== Work to complete ==
What you return must match the data below exactly, minus any pictures.

== Exercise data ==
····················
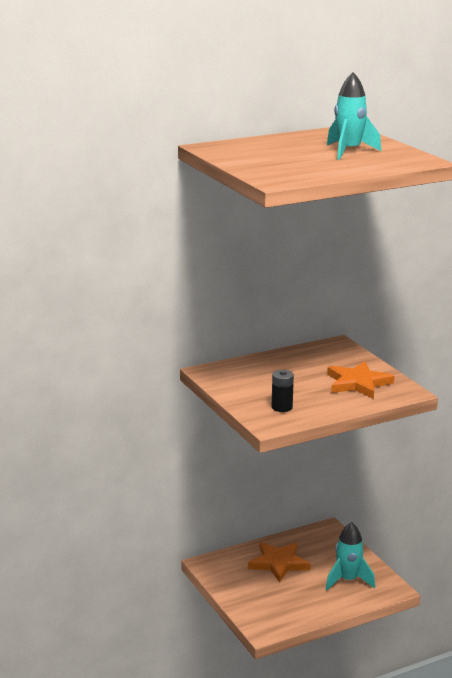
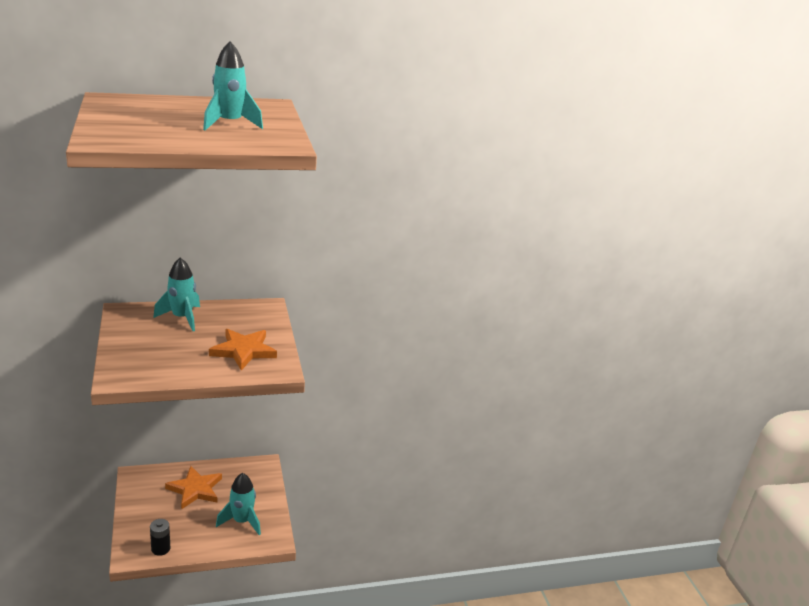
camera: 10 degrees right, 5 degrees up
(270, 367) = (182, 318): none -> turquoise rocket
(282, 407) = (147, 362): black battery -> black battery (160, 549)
····················
== Solution to this exercise ==
camera: 10 degrees right, 5 degrees up
(270, 367) = (182, 318): none -> turquoise rocket
(282, 407) = (147, 362): black battery -> black battery (160, 549)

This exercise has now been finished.